## What to produce
Under this line is a listing; return exactly the lines starting at the one with "none -> yellow brick I9 level 3" and running down to the one with "yellow plate I9", and leave out its pictures.

====== Exercise inputs ======

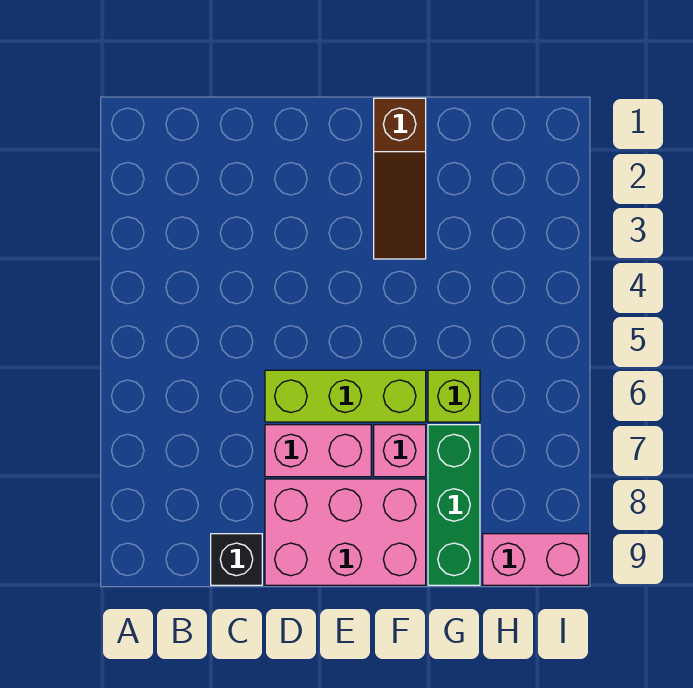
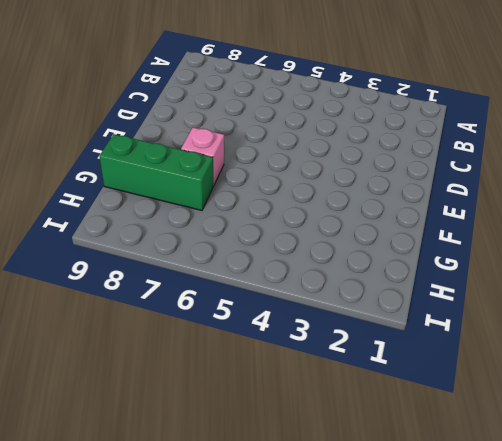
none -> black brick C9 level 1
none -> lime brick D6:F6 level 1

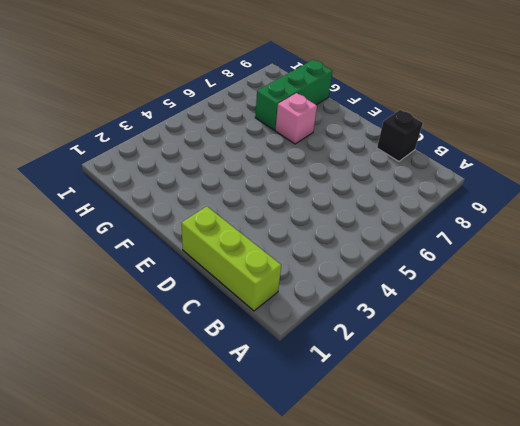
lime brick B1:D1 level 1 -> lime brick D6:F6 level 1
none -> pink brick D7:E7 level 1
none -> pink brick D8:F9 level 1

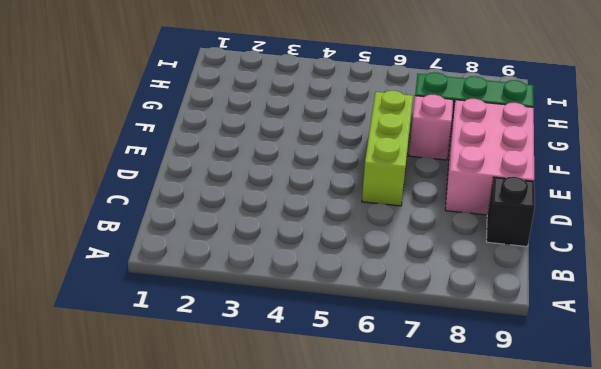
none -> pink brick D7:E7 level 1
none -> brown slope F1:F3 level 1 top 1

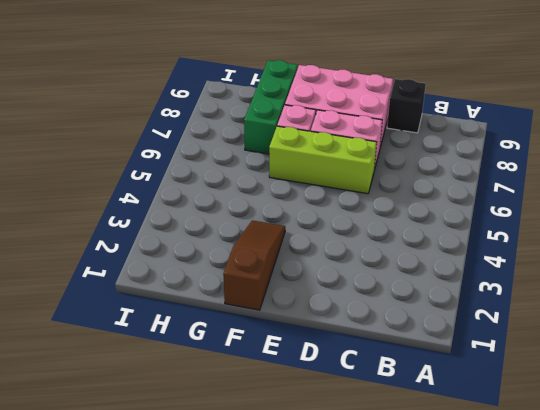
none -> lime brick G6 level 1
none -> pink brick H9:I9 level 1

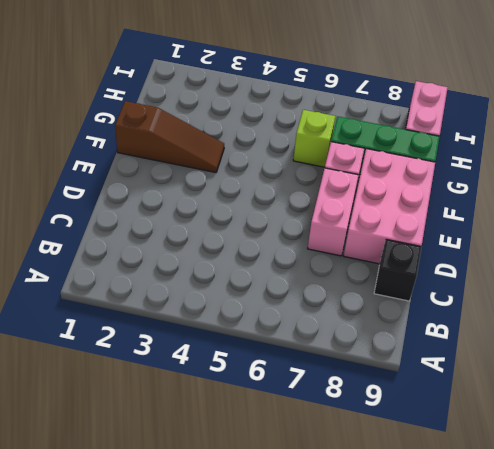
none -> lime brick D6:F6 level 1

======
====== Exercise inputs ======

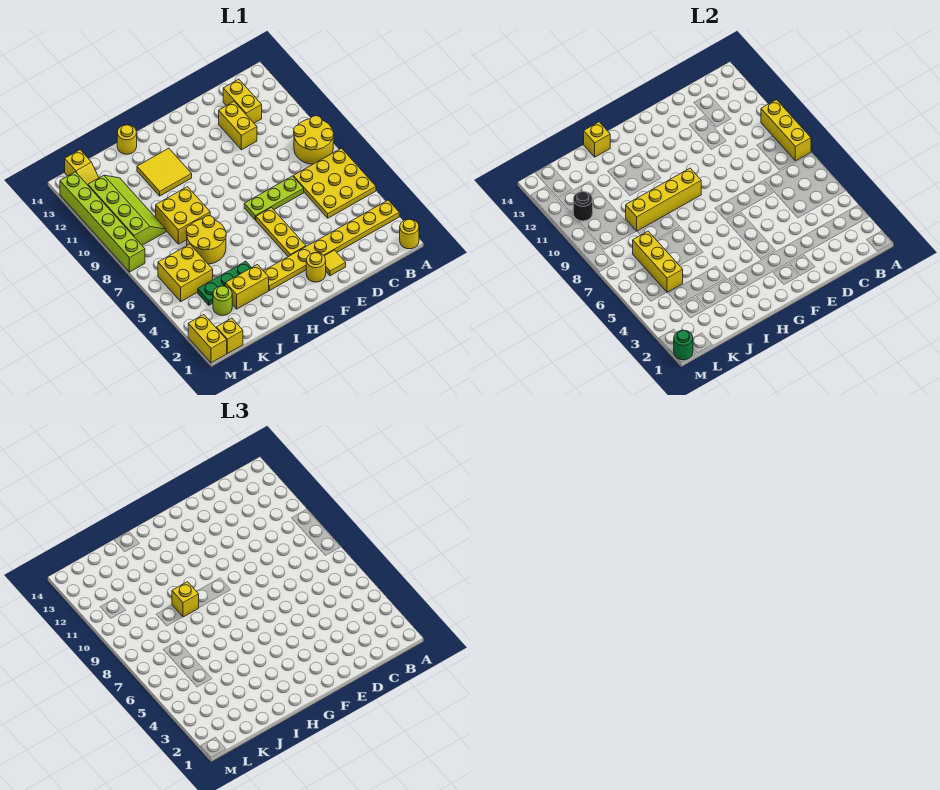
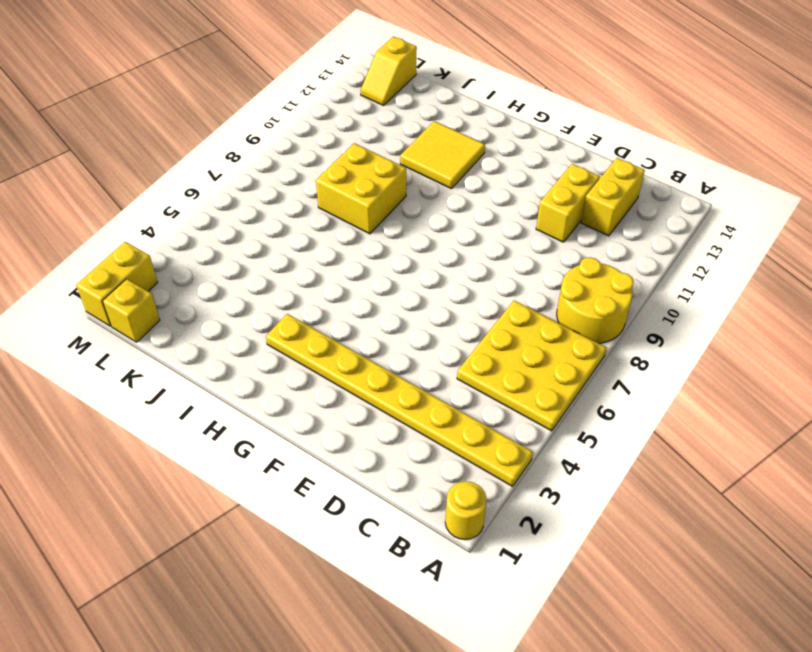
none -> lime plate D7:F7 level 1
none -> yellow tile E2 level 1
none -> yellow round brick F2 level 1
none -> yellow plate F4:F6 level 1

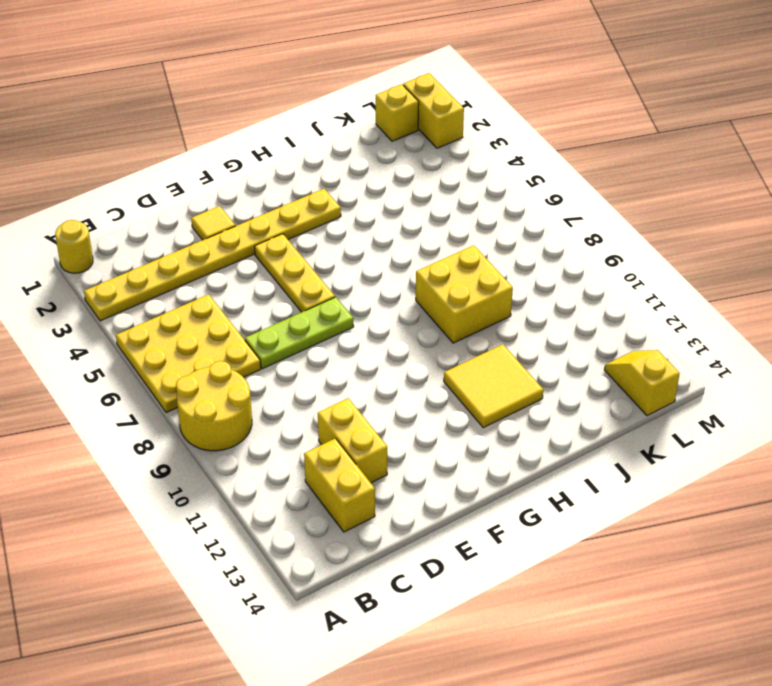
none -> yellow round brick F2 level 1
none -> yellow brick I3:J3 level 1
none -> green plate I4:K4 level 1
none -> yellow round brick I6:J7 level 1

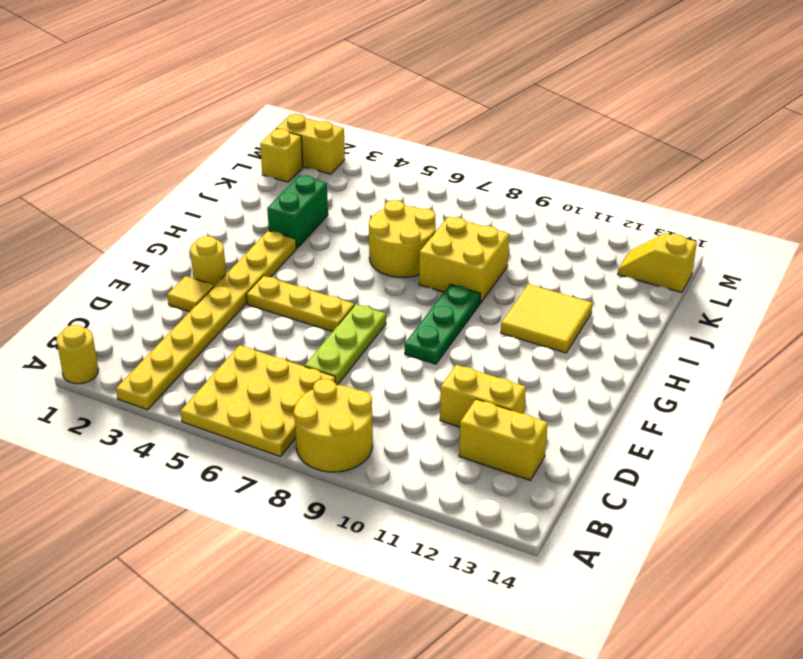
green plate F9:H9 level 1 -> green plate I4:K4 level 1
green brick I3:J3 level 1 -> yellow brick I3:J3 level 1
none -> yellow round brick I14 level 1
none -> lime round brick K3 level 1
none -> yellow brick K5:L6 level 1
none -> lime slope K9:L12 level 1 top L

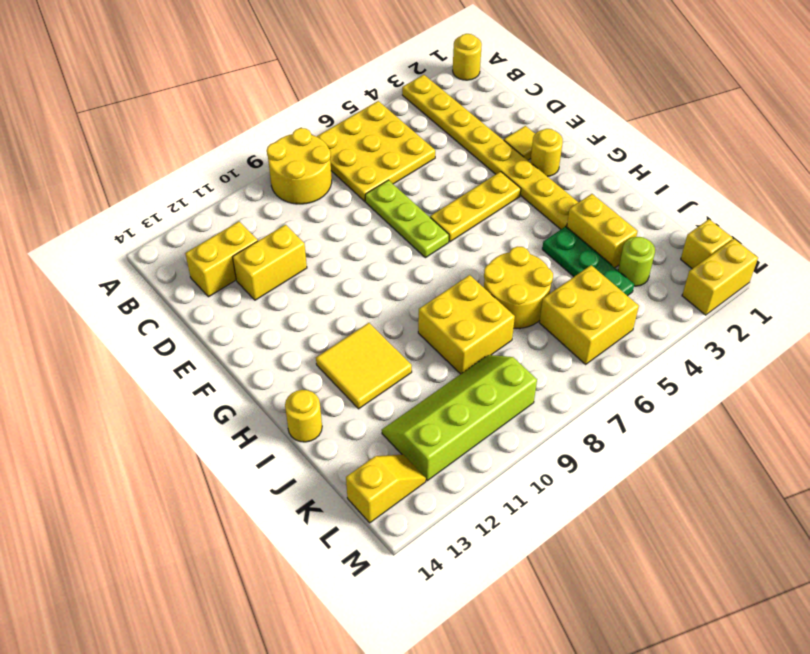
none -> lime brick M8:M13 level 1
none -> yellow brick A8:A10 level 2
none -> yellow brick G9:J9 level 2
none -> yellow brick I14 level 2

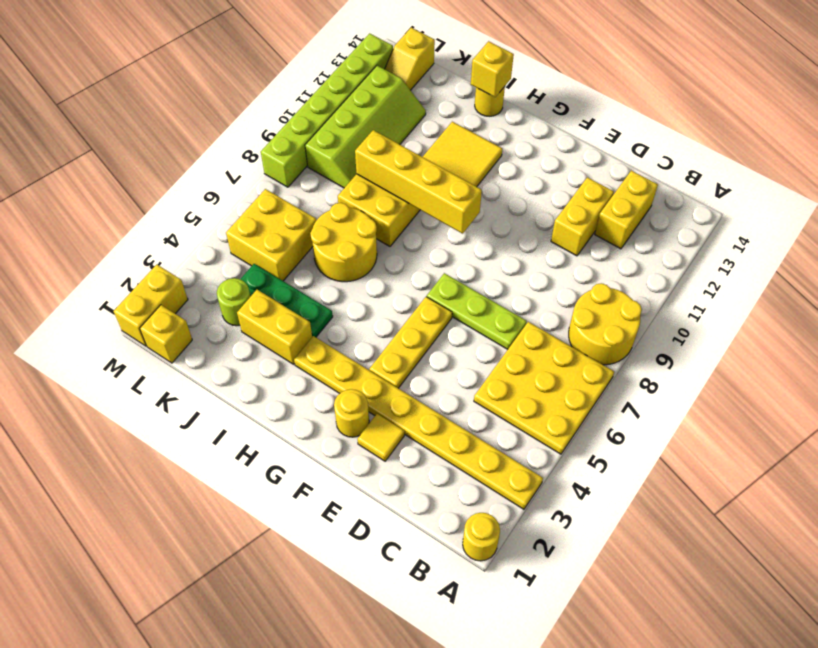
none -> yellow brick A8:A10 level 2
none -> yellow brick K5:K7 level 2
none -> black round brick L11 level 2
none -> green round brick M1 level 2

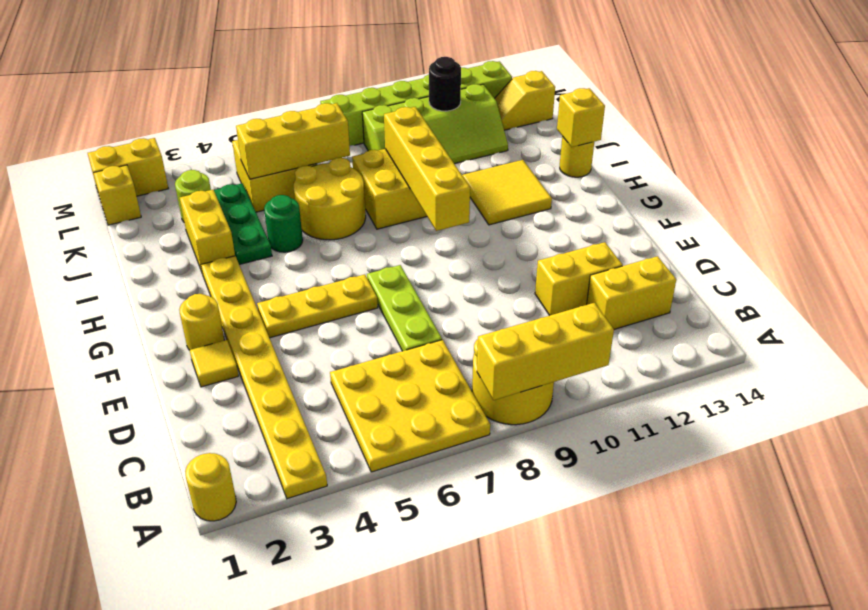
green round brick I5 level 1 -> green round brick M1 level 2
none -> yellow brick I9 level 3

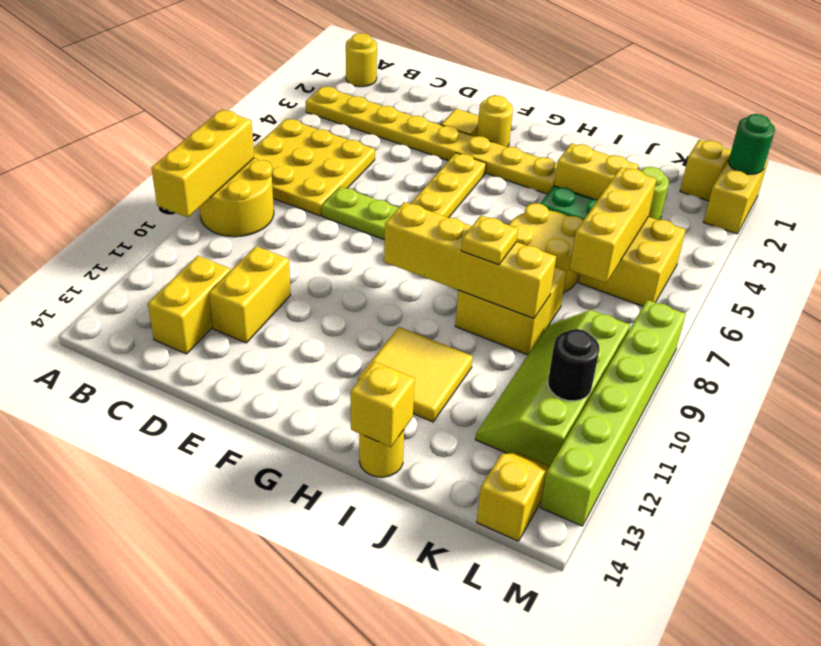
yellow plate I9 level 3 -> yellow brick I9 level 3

======

## Solution to the problem
none -> yellow brick I9 level 3

yellow plate I9 level 3 -> yellow brick I9 level 3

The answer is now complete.